Which lines of the records contain the word "size"? Show each of them.

****

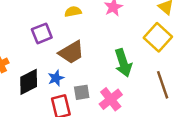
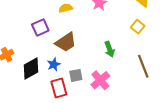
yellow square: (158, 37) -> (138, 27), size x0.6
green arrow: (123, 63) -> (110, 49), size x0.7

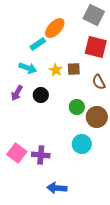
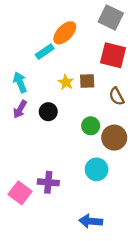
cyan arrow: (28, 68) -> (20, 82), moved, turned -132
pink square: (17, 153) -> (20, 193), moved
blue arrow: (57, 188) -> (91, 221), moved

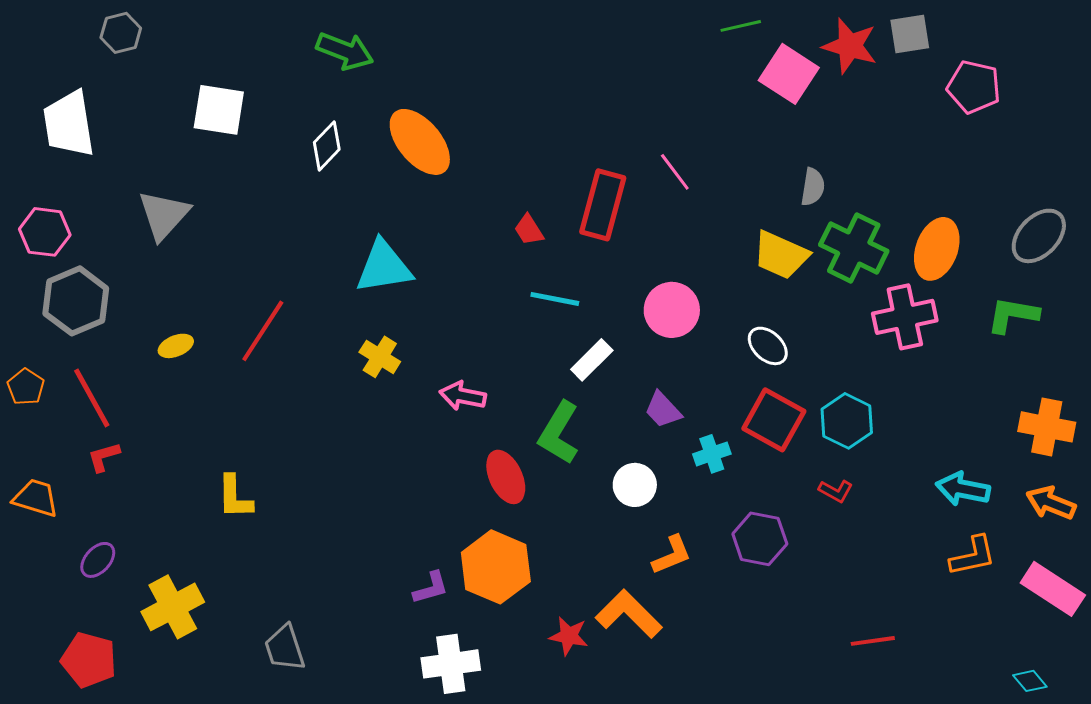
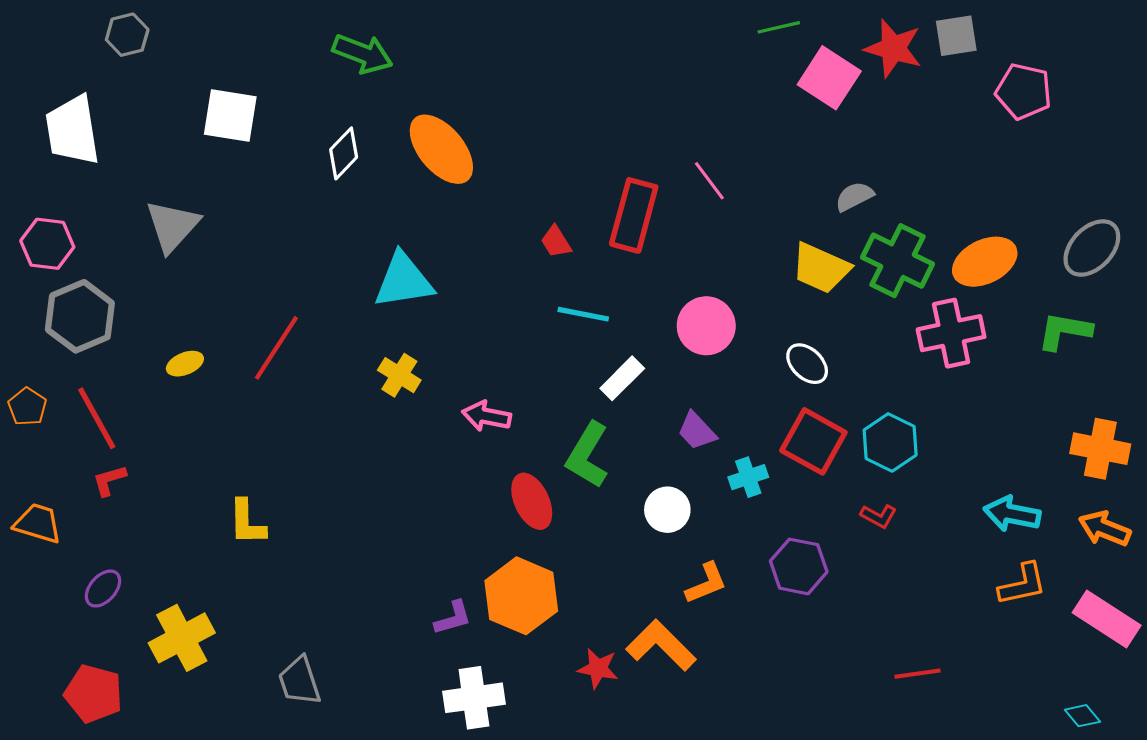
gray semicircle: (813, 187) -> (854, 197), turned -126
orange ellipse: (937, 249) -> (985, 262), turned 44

****

> [Written solution]
yellow square: (158, 37) -> (138, 27), size x0.6
green arrow: (123, 63) -> (110, 49), size x0.7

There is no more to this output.